(Material supplied Opens)
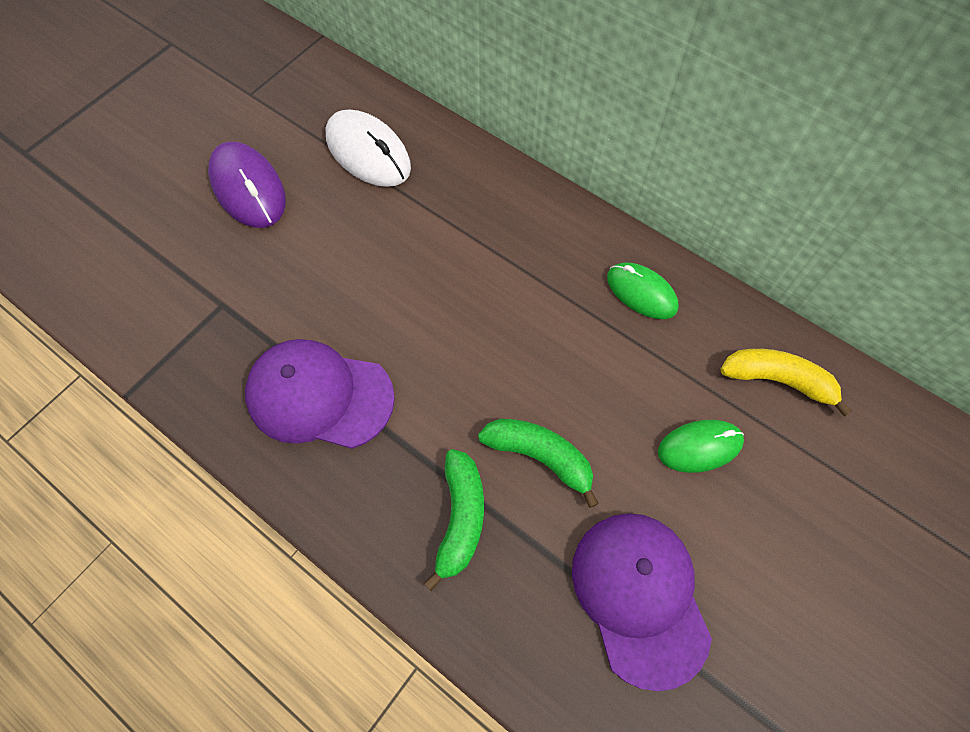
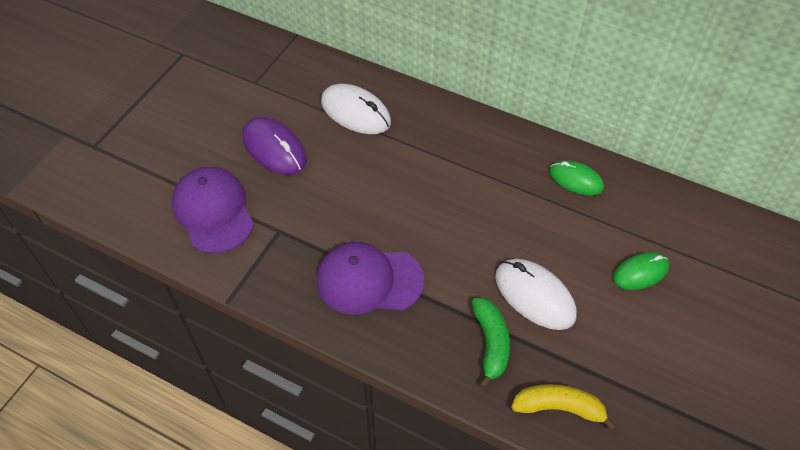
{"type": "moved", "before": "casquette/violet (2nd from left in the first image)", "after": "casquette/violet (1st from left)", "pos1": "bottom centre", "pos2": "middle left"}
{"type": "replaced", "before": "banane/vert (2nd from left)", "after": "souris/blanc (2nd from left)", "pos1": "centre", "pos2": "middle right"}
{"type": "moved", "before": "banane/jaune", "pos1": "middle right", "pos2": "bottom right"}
(Material supplied Closes)
(Material supplied Opens)
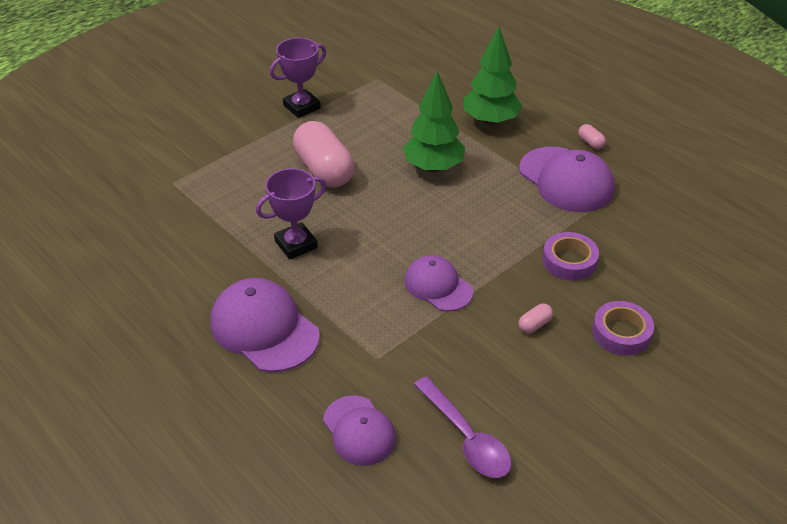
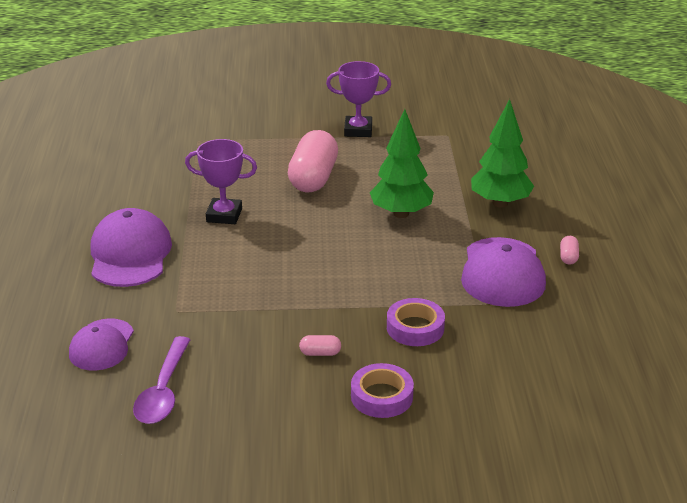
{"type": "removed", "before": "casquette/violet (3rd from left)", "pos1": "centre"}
(Material supplied Closes)
### The problem
Find the lines of the listing above that hold "violet". Please copy them.

### Answer
{"type": "moved", "before": "casquette/violet (2nd from left in the first image)", "after": "casquette/violet (1st from left)", "pos1": "bottom centre", "pos2": "middle left"}
{"type": "removed", "before": "casquette/violet (3rd from left)", "pos1": "centre"}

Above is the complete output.